Once the pictures are set aside, transcribe the remaining data exactly.
[[ Dataset section open ]]
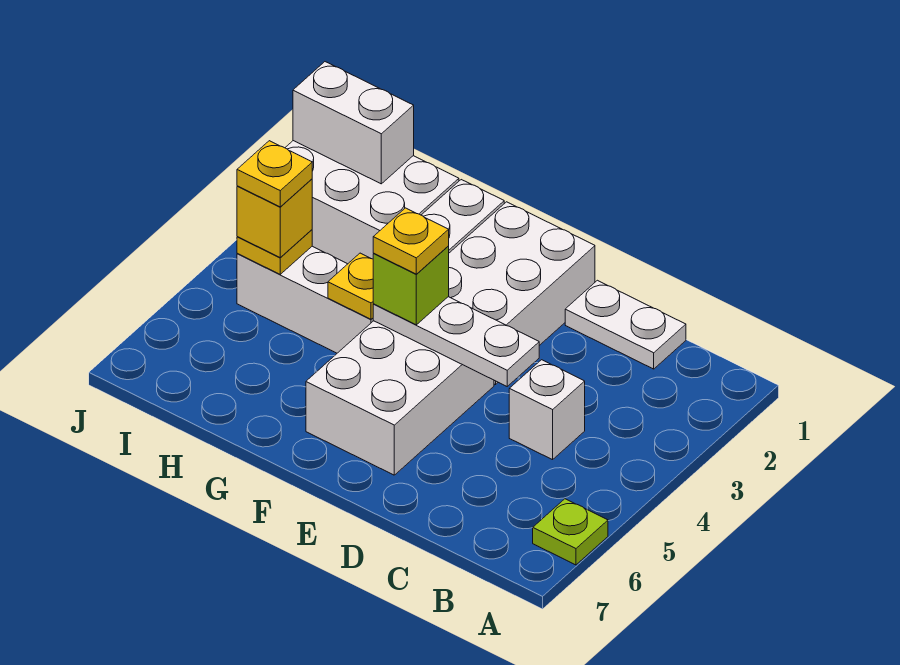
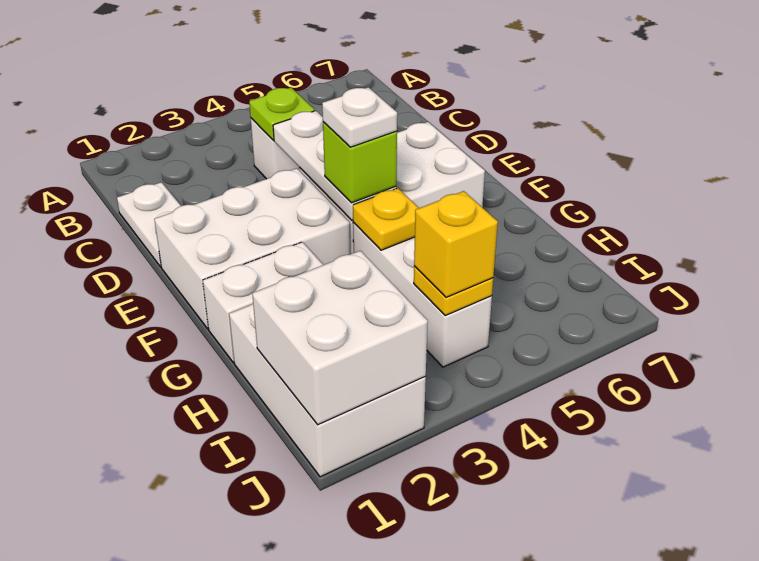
lime plate A6 level 1 -> lime plate C4 level 2
yellow plate F4 level 4 -> white plate F4 level 4
white brick I1:J1 level 2 -> white brick I1:J2 level 2
yellow plate I4 level 4 -> none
[[ Dataset section closed ]]
Exercise solution »
lime plate A6 level 1 -> lime plate C4 level 2
yellow plate F4 level 4 -> white plate F4 level 4
white brick I1:J1 level 2 -> white brick I1:J2 level 2
yellow plate I4 level 4 -> none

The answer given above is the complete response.